**DIRECTIONS**
Return all the data exactly, keeping the pictures out.

**INFORMATION PROVIDED**

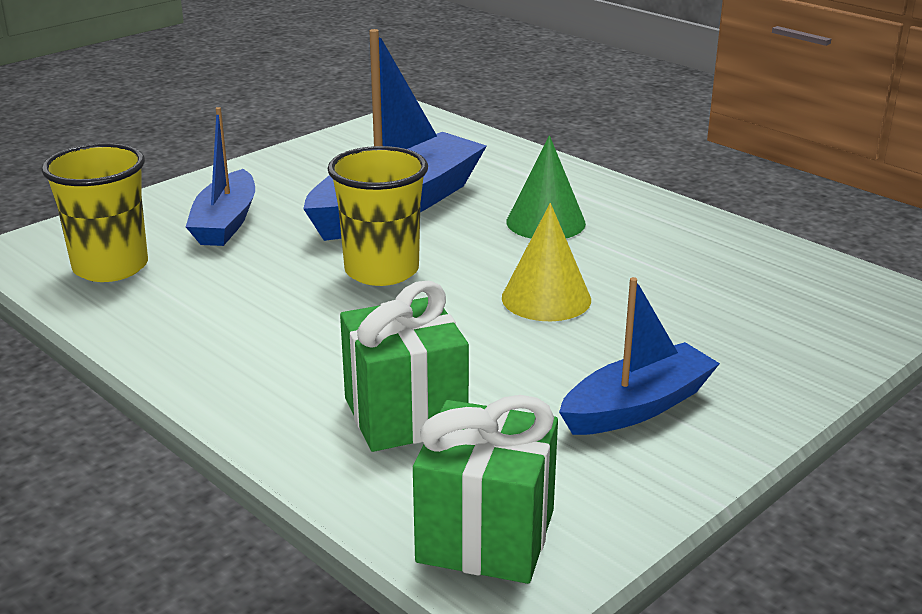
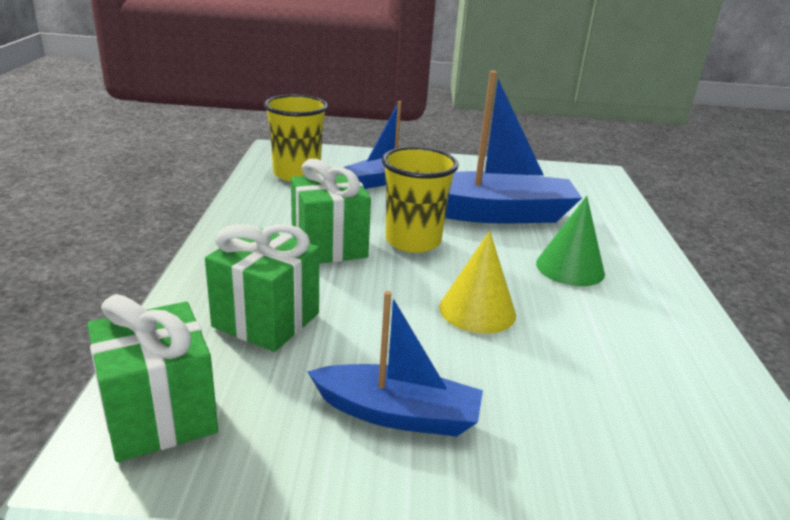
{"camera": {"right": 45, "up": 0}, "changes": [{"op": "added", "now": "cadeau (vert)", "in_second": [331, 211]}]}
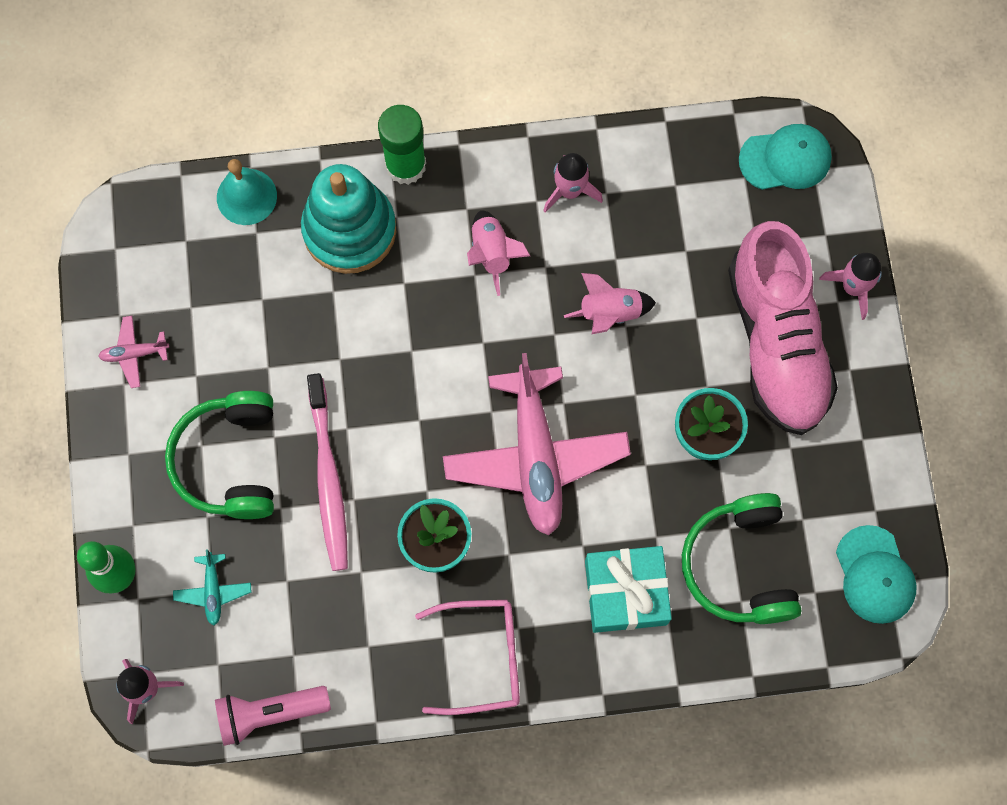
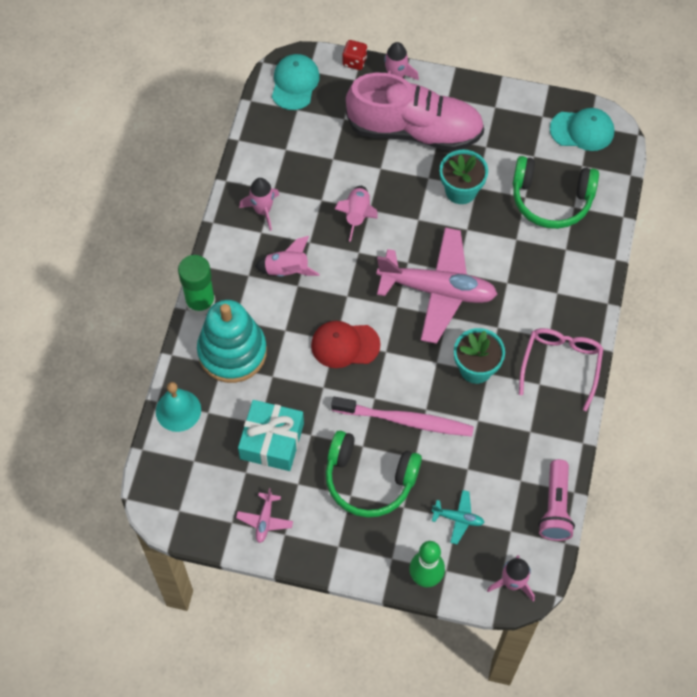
{"camera": {"right": -70, "up": -10}, "changes": [{"op": "moved", "was": "cadeau (turquoise)", "in_first": [628, 589], "in_second": [271, 435]}, {"op": "added", "now": "casquette (rouge)", "in_second": [346, 344]}, {"op": "added", "now": "dé (rouge)", "in_second": [354, 55]}]}
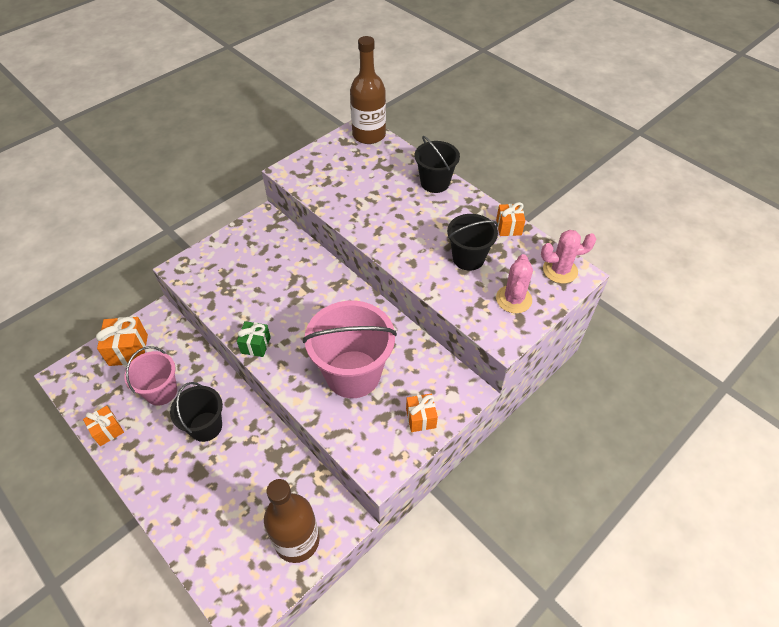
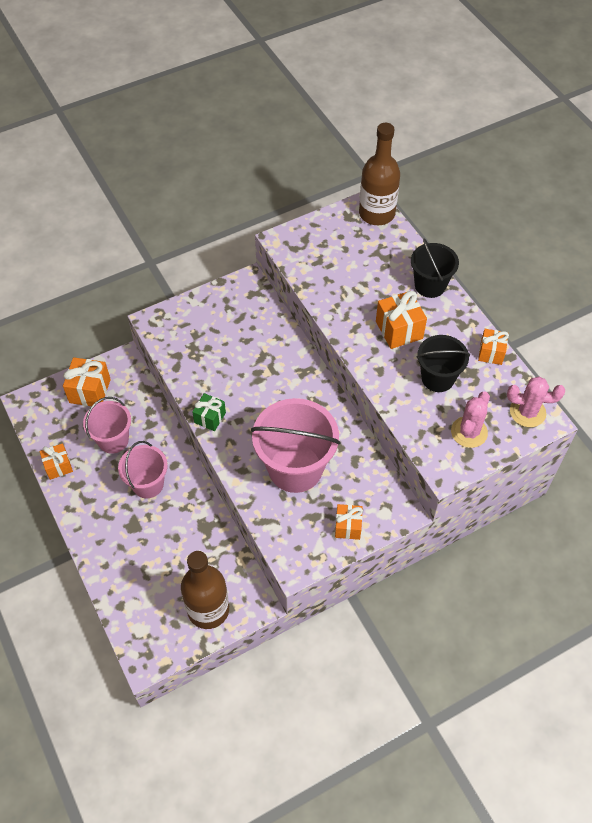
{"camera": {"right": 15, "up": 5}, "changes": [{"op": "recoloured", "was": "seau (noir)", "now": "seau (rose)", "in_first": [196, 412], "in_second": [143, 469]}, {"op": "added", "now": "cadeau (orange)", "in_second": [401, 320]}]}
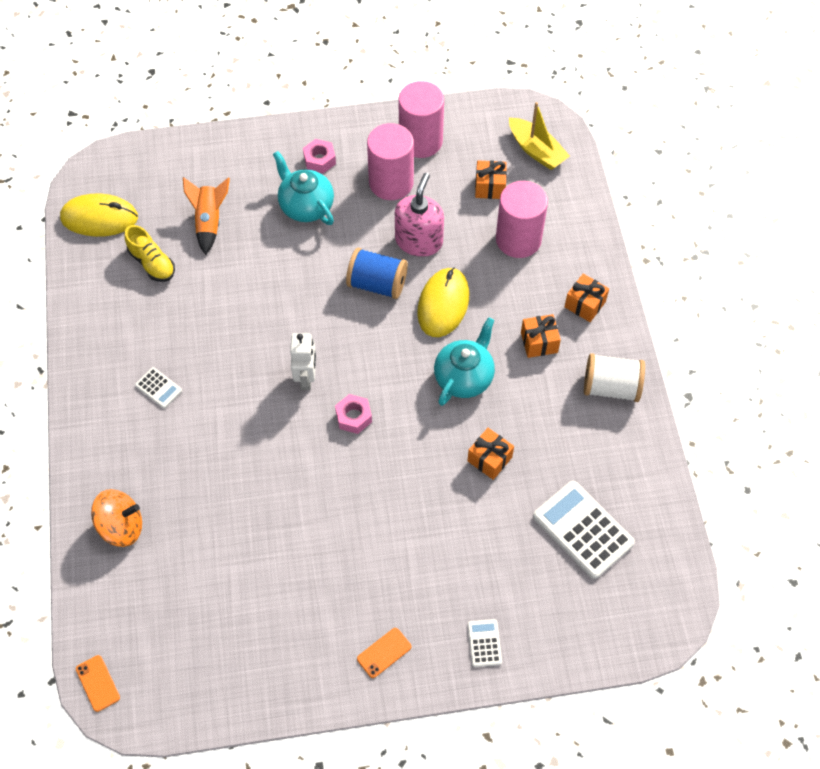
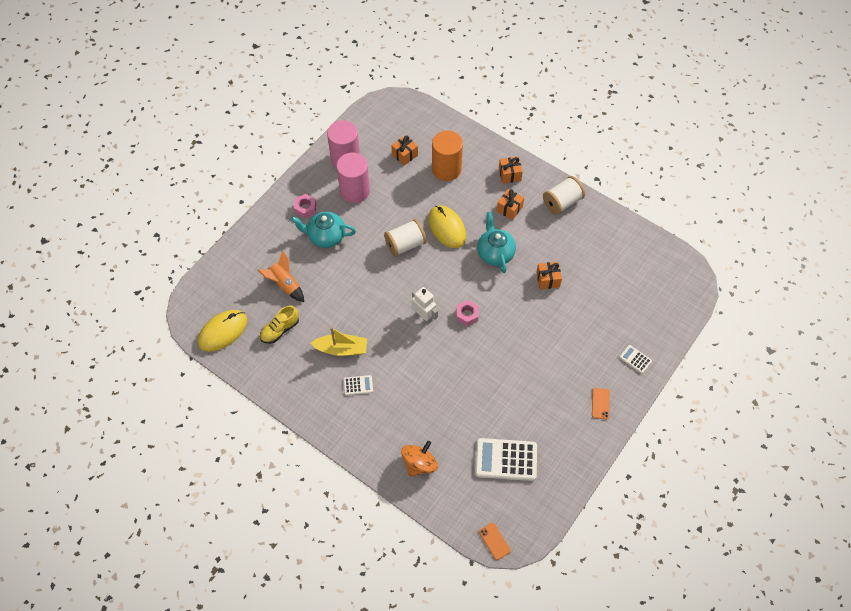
{"camera": {"right": -45, "up": 0}, "changes": [{"op": "turned", "was": "téléphone (orange)", "in_first": [98, 683], "in_second": [495, 541], "clockwise": 45}, {"op": "turned", "was": "chaussure (jaune)", "in_first": [149, 253], "in_second": [279, 325], "clockwise": 135}, {"op": "recoloured", "was": "bobine (bleu)", "now": "bobine (blanc)", "in_first": [377, 273], "in_second": [405, 238]}, {"op": "removed", "was": "distributeur de savon (rose)", "in_first": [419, 215]}, {"op": "recoloured", "was": "cylindre (rose)", "now": "cylindre (orange)", "in_first": [522, 219], "in_second": [447, 156]}, {"op": "moved", "was": "bateau (jaune)", "in_first": [539, 136], "in_second": [338, 341]}, {"op": "moved", "was": "calculatrice (blanc)", "in_first": [584, 530], "in_second": [506, 459]}]}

**OUTPUT BELOW**
{"camera": {"right": 45, "up": 0}, "changes": [{"op": "added", "now": "cadeau (vert)", "in_second": [331, 211]}]}
{"camera": {"right": -70, "up": -10}, "changes": [{"op": "moved", "was": "cadeau (turquoise)", "in_first": [628, 589], "in_second": [271, 435]}, {"op": "added", "now": "casquette (rouge)", "in_second": [346, 344]}, {"op": "added", "now": "dé (rouge)", "in_second": [354, 55]}]}
{"camera": {"right": 15, "up": 5}, "changes": [{"op": "recoloured", "was": "seau (noir)", "now": "seau (rose)", "in_first": [196, 412], "in_second": [143, 469]}, {"op": "added", "now": "cadeau (orange)", "in_second": [401, 320]}]}
{"camera": {"right": -45, "up": 0}, "changes": [{"op": "turned", "was": "téléphone (orange)", "in_first": [98, 683], "in_second": [495, 541], "clockwise": 45}, {"op": "turned", "was": "chaussure (jaune)", "in_first": [149, 253], "in_second": [279, 325], "clockwise": 135}, {"op": "recoloured", "was": "bobine (bleu)", "now": "bobine (blanc)", "in_first": [377, 273], "in_second": [405, 238]}, {"op": "removed", "was": "distributeur de savon (rose)", "in_first": [419, 215]}, {"op": "recoloured", "was": "cylindre (rose)", "now": "cylindre (orange)", "in_first": [522, 219], "in_second": [447, 156]}, {"op": "moved", "was": "bateau (jaune)", "in_first": [539, 136], "in_second": [338, 341]}, {"op": "moved", "was": "calculatrice (blanc)", "in_first": [584, 530], "in_second": [506, 459]}]}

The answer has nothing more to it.